_Instruction:_
Write out each of the lines below without changing anything, and leave out the pictures.

-- BEGIN Exercise input --

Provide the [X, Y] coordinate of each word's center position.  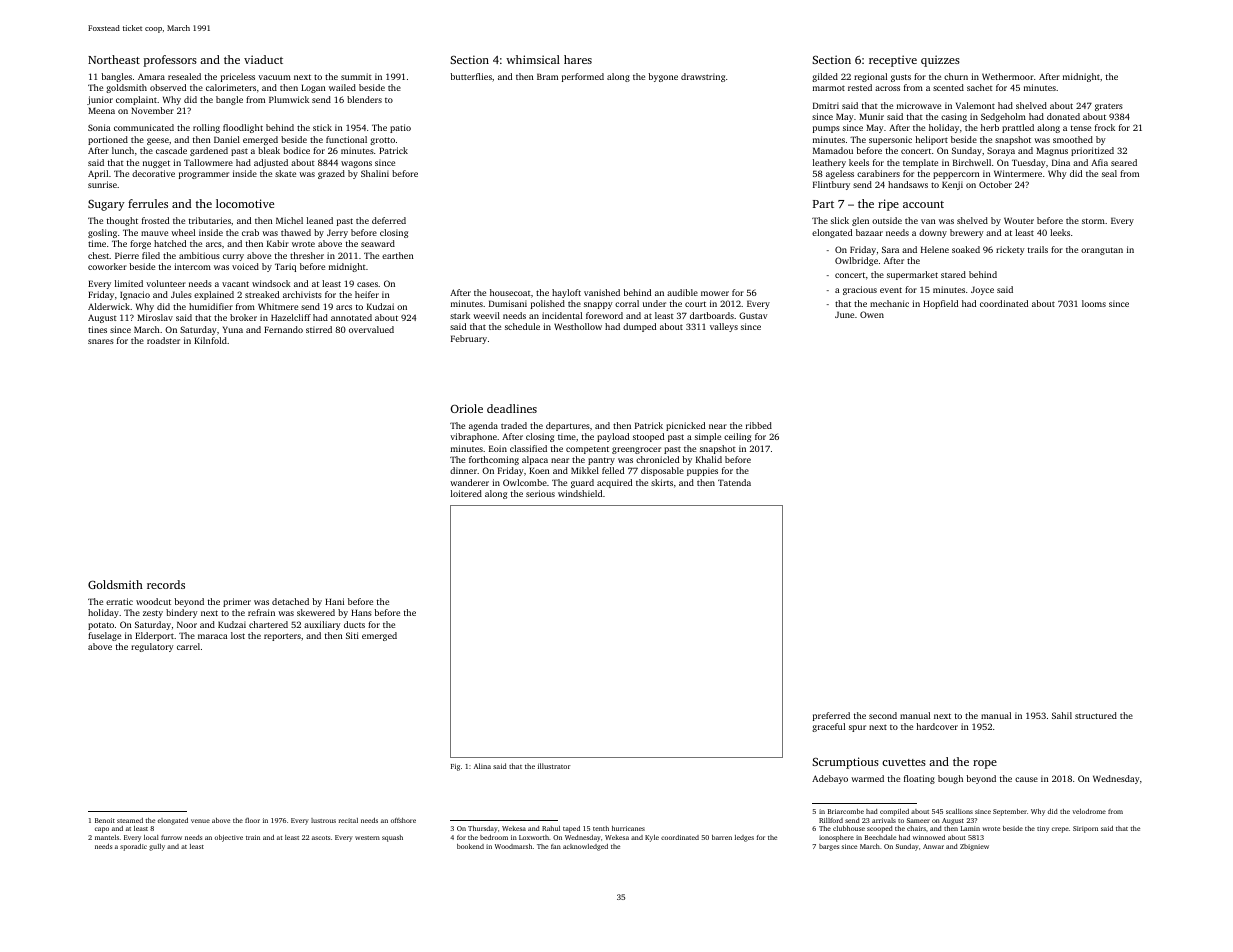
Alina [482, 766]
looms [1094, 303]
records [166, 584]
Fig [455, 767]
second [883, 715]
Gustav [753, 315]
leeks [1060, 232]
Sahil [1062, 715]
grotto [382, 141]
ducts [354, 624]
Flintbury [831, 185]
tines [97, 329]
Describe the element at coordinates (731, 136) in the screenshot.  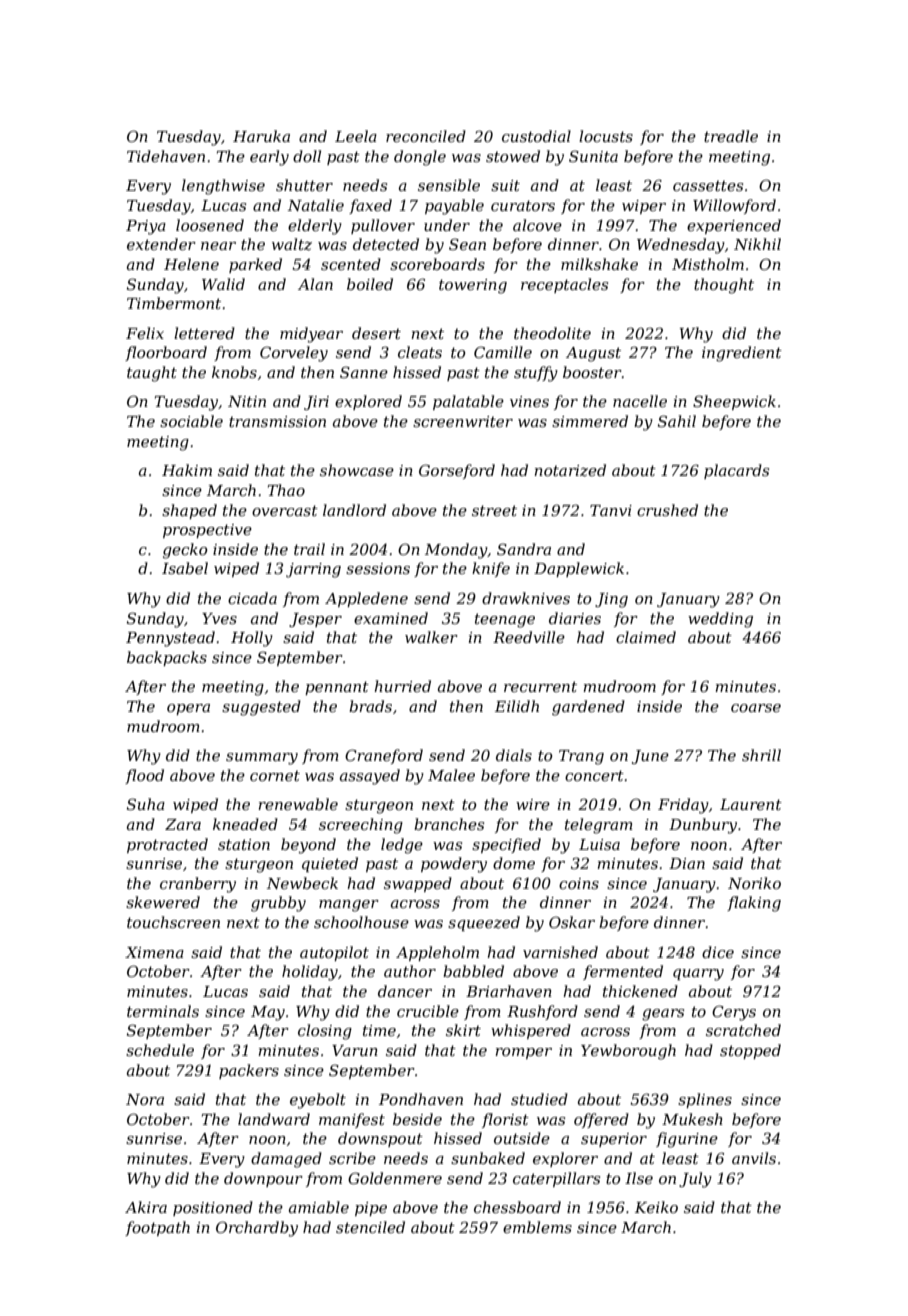
I see `treadle` at that location.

-- END Exercise input --

_Task solution:_
Provide the [X, Y] coordinate of each word's center position.  
Alina [482, 766]
looms [1094, 303]
records [166, 584]
Fig [455, 767]
second [883, 715]
Gustav [753, 315]
leeks [1060, 232]
Sahil [1062, 715]
grotto [382, 141]
ducts [354, 624]
Flintbury [831, 185]
tines [97, 329]
Describe the element at coordinates (731, 136) in the screenshot.  
I see `treadle` at that location.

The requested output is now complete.